For the listing that follows, give again exactly the lines from the one with "D1: zener 5.6V" to the one with "U2: TLC555 -> LM555", including both.
= = = = = = =
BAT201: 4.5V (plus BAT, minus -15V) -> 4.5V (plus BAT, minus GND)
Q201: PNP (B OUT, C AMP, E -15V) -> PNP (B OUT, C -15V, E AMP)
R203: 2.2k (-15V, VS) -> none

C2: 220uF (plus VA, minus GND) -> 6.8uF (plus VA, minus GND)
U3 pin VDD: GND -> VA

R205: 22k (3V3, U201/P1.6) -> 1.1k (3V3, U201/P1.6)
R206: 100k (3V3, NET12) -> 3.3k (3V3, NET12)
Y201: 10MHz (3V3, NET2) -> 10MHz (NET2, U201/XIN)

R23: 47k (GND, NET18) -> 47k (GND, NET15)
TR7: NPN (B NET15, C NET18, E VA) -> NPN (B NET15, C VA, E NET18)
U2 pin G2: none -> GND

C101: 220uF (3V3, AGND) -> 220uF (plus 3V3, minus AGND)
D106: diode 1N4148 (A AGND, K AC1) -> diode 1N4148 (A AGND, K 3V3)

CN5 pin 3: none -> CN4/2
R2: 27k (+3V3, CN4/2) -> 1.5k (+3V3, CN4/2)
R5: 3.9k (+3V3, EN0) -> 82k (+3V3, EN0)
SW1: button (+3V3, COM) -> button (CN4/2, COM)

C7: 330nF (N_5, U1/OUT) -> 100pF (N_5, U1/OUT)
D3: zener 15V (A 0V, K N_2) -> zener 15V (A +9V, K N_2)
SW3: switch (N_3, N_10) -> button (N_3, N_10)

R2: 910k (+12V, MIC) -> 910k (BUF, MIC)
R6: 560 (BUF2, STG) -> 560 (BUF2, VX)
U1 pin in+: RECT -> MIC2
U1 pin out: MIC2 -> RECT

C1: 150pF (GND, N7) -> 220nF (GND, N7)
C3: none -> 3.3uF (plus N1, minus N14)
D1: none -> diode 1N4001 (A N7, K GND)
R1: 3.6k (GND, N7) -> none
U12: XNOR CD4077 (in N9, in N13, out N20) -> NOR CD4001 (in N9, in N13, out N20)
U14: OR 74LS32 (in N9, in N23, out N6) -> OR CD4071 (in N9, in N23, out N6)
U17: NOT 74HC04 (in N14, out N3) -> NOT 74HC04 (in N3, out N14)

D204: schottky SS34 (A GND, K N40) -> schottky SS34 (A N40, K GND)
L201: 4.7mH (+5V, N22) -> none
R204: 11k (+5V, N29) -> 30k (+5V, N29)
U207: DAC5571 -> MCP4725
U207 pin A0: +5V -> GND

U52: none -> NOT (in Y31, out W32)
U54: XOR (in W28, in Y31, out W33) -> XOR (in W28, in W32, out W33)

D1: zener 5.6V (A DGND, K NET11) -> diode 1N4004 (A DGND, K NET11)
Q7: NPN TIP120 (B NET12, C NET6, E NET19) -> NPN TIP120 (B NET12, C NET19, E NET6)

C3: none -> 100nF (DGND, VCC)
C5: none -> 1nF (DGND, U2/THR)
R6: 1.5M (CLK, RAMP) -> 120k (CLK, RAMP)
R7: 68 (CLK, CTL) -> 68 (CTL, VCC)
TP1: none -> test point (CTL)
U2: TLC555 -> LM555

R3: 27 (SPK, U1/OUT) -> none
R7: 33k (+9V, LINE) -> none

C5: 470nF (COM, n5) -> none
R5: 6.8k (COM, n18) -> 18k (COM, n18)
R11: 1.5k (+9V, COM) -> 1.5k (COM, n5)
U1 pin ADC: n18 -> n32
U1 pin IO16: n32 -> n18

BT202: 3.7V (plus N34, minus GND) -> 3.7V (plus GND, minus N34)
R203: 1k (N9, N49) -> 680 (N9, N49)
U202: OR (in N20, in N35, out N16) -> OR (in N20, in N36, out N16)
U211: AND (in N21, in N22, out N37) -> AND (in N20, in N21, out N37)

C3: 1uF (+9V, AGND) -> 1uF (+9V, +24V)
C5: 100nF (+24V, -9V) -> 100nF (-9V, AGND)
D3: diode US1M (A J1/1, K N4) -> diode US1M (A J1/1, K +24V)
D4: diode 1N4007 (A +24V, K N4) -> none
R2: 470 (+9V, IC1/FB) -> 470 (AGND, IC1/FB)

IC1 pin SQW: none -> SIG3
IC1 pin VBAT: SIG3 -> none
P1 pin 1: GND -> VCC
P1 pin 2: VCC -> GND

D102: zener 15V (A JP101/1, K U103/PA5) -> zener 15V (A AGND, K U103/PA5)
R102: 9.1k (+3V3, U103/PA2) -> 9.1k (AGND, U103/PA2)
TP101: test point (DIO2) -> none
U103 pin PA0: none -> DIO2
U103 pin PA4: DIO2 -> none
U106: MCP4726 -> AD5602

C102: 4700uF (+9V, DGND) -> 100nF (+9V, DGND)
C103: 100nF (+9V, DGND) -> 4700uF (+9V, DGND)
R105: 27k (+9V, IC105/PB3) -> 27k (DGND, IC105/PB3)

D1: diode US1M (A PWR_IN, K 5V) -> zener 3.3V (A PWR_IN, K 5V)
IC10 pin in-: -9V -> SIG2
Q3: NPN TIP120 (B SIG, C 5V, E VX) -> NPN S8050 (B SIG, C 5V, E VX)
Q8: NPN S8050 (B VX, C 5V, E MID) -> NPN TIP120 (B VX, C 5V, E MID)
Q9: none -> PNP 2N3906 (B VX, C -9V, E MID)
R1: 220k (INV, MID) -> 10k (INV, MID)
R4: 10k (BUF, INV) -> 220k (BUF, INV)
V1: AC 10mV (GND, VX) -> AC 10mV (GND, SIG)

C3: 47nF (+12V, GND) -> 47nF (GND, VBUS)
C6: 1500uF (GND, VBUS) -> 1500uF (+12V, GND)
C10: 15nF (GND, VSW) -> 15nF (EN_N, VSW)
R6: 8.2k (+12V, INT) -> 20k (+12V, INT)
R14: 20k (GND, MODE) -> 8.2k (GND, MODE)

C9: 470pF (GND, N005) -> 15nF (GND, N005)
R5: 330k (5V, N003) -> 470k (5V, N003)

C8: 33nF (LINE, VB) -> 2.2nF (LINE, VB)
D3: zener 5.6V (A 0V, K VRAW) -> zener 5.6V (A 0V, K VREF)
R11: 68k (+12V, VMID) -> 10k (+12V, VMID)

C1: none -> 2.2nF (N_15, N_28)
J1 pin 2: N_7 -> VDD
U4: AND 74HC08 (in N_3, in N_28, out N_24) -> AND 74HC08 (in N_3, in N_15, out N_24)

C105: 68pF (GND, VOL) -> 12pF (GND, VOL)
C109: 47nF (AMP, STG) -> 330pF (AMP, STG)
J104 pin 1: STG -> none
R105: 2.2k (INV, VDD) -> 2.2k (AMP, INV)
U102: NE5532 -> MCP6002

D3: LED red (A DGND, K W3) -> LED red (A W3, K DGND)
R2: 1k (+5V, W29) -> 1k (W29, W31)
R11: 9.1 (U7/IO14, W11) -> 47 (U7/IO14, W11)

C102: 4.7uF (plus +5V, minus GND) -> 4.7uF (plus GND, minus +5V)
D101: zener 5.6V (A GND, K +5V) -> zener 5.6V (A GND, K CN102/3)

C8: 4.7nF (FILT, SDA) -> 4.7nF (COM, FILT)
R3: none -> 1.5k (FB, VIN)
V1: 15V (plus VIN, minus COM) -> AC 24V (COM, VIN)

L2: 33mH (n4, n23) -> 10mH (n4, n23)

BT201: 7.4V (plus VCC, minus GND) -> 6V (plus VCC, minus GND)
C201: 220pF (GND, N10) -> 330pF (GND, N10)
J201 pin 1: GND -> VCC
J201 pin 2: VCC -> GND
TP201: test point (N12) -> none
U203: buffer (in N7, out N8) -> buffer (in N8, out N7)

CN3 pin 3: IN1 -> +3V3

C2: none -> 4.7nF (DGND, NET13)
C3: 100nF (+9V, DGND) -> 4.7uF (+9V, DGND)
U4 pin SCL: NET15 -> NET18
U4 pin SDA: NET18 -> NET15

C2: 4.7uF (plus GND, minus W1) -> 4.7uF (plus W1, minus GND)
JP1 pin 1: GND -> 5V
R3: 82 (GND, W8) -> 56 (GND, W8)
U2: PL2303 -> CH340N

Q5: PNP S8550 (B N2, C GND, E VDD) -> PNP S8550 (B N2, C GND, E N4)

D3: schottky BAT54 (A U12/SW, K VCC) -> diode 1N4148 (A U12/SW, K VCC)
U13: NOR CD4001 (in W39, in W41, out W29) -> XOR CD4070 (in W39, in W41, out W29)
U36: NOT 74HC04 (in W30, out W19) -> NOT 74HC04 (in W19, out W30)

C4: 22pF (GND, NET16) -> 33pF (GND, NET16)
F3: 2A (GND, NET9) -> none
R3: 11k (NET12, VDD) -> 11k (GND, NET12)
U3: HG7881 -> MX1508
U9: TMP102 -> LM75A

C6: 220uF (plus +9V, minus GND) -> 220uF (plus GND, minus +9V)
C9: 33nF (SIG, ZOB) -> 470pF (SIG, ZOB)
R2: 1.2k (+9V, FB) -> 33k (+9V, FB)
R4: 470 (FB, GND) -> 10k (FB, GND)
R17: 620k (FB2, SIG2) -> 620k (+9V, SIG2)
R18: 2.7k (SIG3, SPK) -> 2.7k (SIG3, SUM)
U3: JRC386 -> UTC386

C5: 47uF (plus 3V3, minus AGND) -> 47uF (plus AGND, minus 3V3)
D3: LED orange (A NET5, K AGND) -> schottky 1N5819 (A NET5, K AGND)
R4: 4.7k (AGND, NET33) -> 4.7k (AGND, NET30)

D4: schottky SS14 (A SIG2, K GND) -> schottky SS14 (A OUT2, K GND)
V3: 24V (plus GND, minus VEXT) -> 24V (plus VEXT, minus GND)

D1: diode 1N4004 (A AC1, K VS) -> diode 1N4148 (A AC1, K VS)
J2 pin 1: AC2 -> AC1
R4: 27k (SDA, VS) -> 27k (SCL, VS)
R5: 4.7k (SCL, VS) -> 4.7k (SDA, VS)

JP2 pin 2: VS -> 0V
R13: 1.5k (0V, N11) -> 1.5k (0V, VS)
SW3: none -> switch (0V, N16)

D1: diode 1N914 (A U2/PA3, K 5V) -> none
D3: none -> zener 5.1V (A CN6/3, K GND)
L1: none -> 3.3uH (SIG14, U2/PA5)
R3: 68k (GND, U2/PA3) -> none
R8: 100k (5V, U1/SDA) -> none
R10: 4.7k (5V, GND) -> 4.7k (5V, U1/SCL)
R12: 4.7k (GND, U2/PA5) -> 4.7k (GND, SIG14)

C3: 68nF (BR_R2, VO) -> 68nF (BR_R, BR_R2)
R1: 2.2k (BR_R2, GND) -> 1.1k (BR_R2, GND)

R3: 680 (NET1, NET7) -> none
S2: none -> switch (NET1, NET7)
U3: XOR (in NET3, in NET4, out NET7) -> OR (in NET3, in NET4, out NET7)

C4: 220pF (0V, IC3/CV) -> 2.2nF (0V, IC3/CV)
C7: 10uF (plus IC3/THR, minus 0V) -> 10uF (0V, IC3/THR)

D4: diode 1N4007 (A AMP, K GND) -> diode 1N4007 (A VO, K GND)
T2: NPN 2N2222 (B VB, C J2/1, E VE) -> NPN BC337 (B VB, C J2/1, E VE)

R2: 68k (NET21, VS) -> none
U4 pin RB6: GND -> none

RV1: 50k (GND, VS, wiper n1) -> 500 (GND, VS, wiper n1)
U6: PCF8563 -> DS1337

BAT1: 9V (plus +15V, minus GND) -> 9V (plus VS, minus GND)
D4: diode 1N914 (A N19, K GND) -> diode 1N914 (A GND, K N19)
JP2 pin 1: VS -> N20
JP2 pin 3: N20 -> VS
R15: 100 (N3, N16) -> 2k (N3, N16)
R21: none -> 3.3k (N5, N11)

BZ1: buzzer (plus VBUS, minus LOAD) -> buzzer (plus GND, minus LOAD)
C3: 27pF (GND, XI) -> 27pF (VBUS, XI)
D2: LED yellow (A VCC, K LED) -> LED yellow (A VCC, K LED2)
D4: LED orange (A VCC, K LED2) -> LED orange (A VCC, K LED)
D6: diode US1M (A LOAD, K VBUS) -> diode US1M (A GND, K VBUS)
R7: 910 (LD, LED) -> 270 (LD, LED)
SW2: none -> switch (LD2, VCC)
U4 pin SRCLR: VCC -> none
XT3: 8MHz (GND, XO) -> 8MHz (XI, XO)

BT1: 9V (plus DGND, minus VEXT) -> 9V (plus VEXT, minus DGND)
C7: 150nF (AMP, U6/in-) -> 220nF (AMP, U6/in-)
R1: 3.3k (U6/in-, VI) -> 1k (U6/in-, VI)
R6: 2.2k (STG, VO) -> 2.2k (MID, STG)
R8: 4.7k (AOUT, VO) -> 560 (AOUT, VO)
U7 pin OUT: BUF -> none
= = = = = = =
#### Expected answer:
D1: zener 5.6V (A DGND, K NET11) -> diode 1N4004 (A DGND, K NET11)
Q7: NPN TIP120 (B NET12, C NET6, E NET19) -> NPN TIP120 (B NET12, C NET19, E NET6)

C3: none -> 100nF (DGND, VCC)
C5: none -> 1nF (DGND, U2/THR)
R6: 1.5M (CLK, RAMP) -> 120k (CLK, RAMP)
R7: 68 (CLK, CTL) -> 68 (CTL, VCC)
TP1: none -> test point (CTL)
U2: TLC555 -> LM555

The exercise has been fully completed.